##### Data for processing

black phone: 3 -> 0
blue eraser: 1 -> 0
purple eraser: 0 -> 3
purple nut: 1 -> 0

##########
##### Data for processing

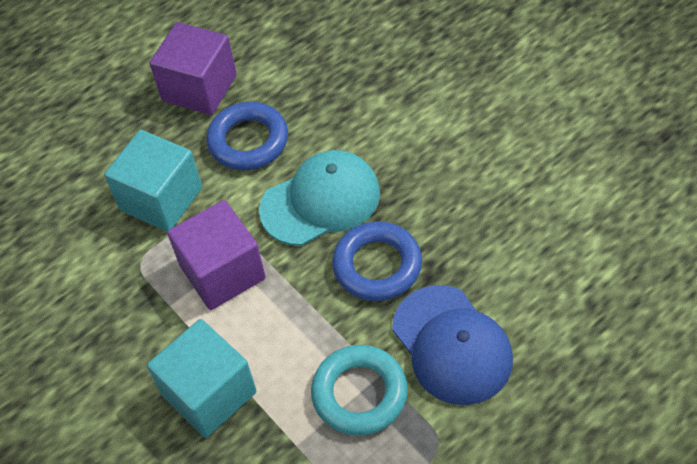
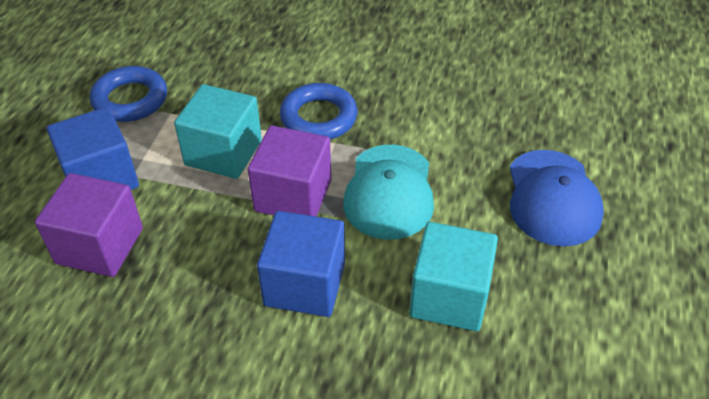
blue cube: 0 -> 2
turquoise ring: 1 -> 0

##########

[What you have to do]:
Copy verbatim, from the listing above, each line from the one containing "black phone: 3 -> 0" down to the one containing "purple nut: 1 -> 0", inclusive.

[Exercise output]:
black phone: 3 -> 0
blue eraser: 1 -> 0
purple eraser: 0 -> 3
purple nut: 1 -> 0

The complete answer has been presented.